WORK TASK: From the line with "U202 pin TRIG: DIS -> U202/THR" to the final line of the data below, please write out every line exactly, with no pictures.

RECORDED INFORMATION:
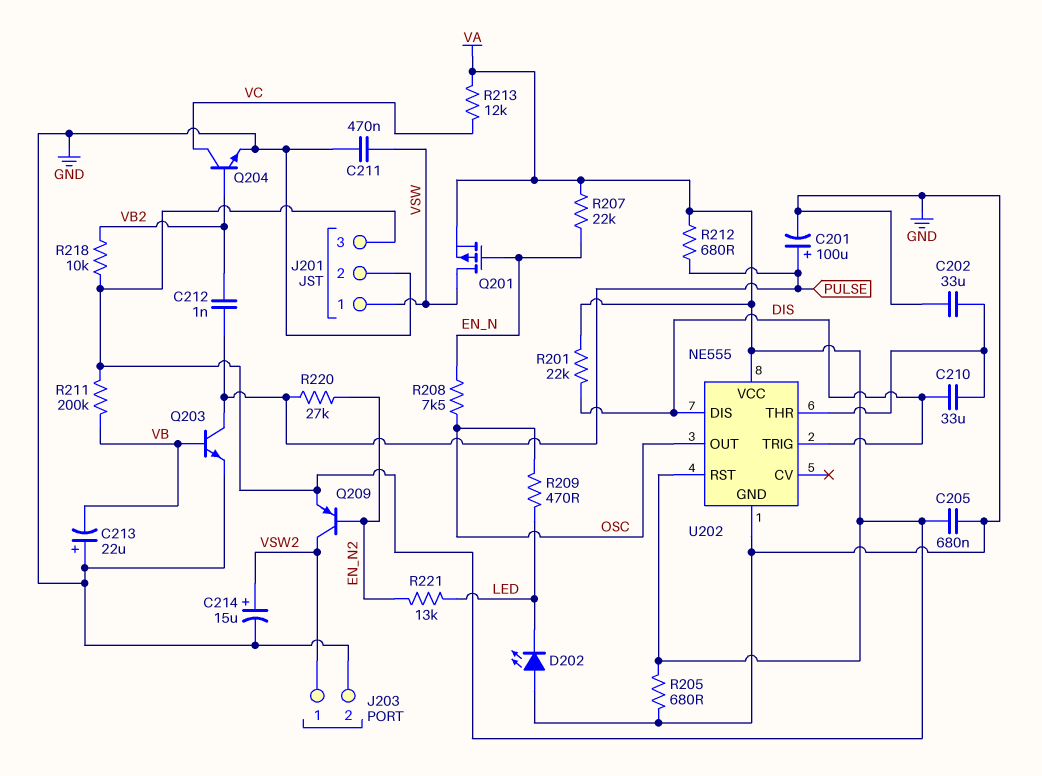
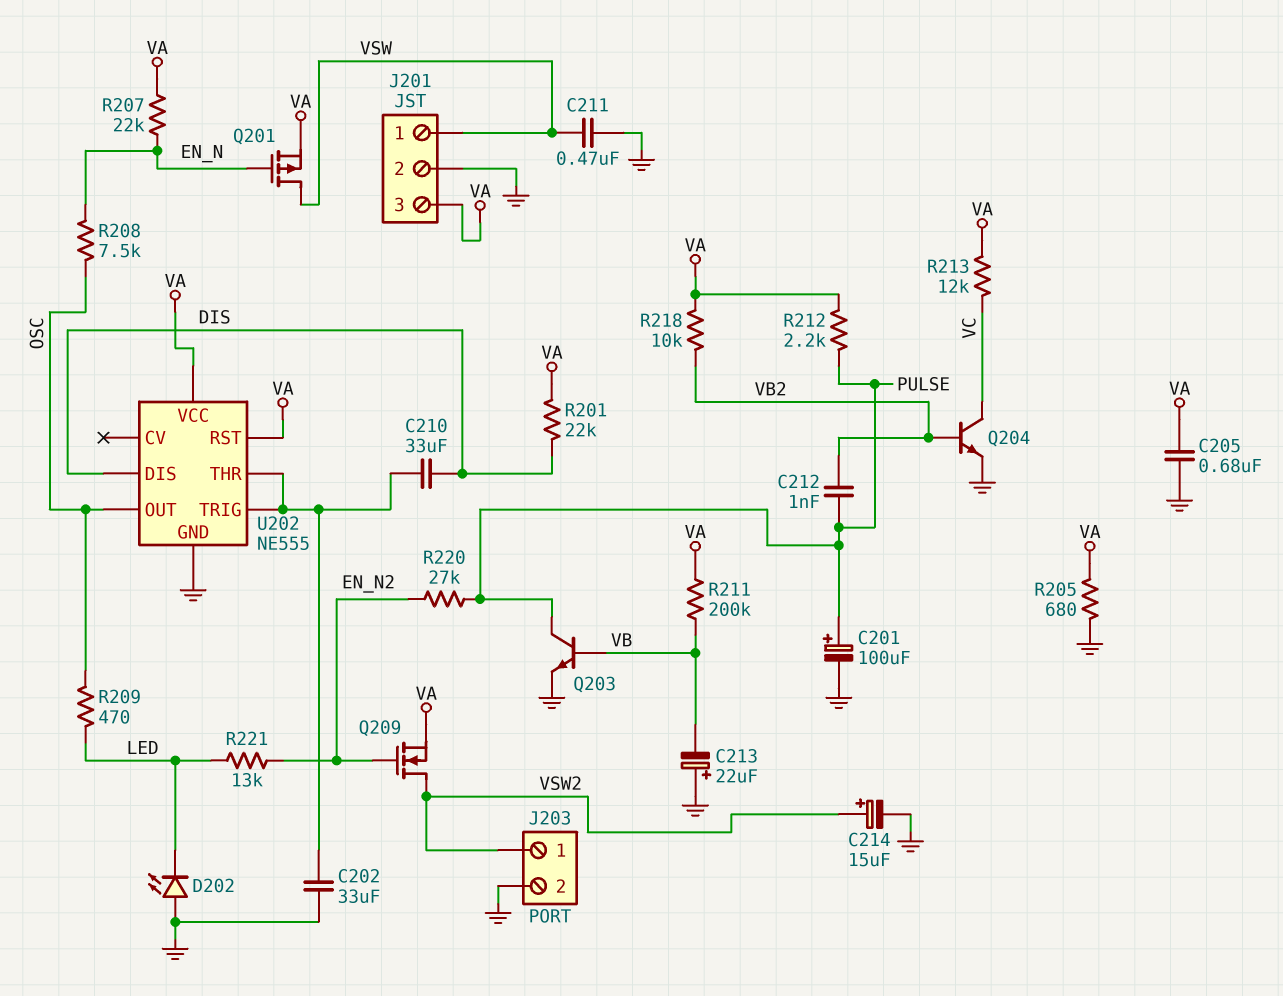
Q209: PNP (B EN_N2, C VSW2, E VA) -> NMOS (G EN_N2, D VSW2, S VA)
R212: 680 (PULSE, VA) -> 2.2k (PULSE, VA)
U202 pin TRIG: DIS -> U202/THR

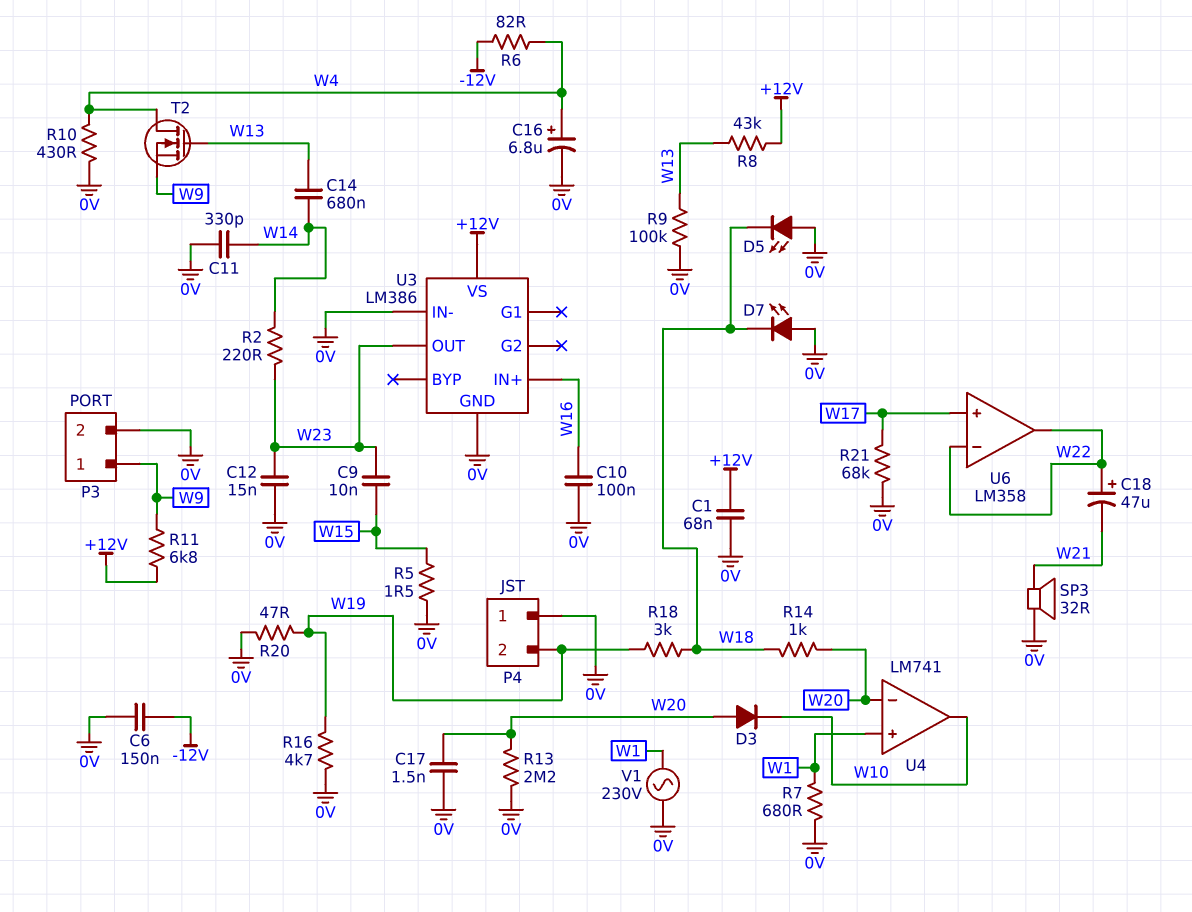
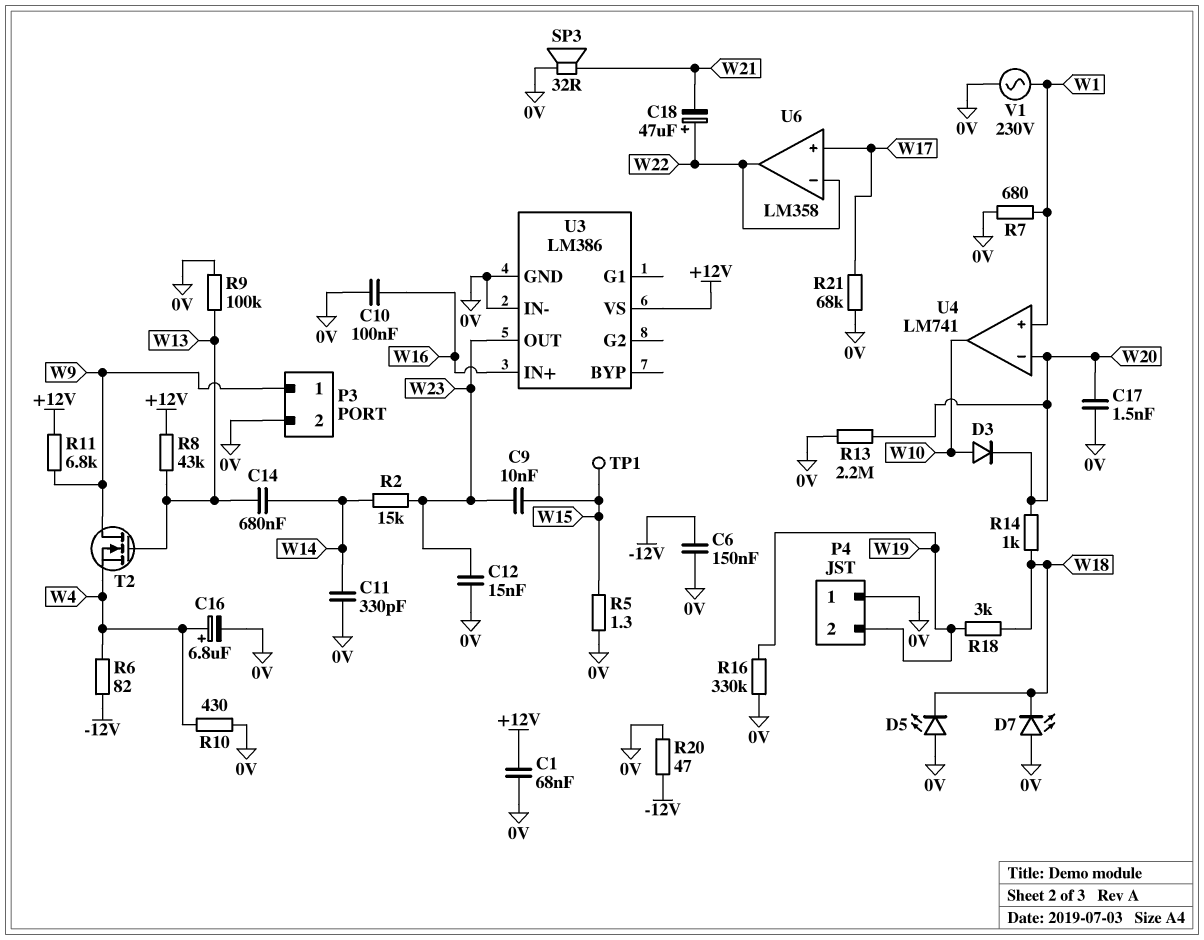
D3: diode (A W20, K W10) -> diode (A W10, K W20)
R2: 220 (W14, W23) -> 15k (W14, W23)
R5: 1.5 (0V, W15) -> 1.3 (0V, W15)
R16: 4.7k (0V, W19) -> 330k (0V, W19)
R20: 47 (0V, W19) -> 47 (-12V, 0V)
T2: NMOS (G W13, D W4, S W9) -> NMOS (G W13, D W9, S W4)
TP1: none -> test point (W15)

RESULT OF THIS TASK:
U202 pin TRIG: DIS -> U202/THR

D3: diode (A W20, K W10) -> diode (A W10, K W20)
R2: 220 (W14, W23) -> 15k (W14, W23)
R5: 1.5 (0V, W15) -> 1.3 (0V, W15)
R16: 4.7k (0V, W19) -> 330k (0V, W19)
R20: 47 (0V, W19) -> 47 (-12V, 0V)
T2: NMOS (G W13, D W4, S W9) -> NMOS (G W13, D W9, S W4)
TP1: none -> test point (W15)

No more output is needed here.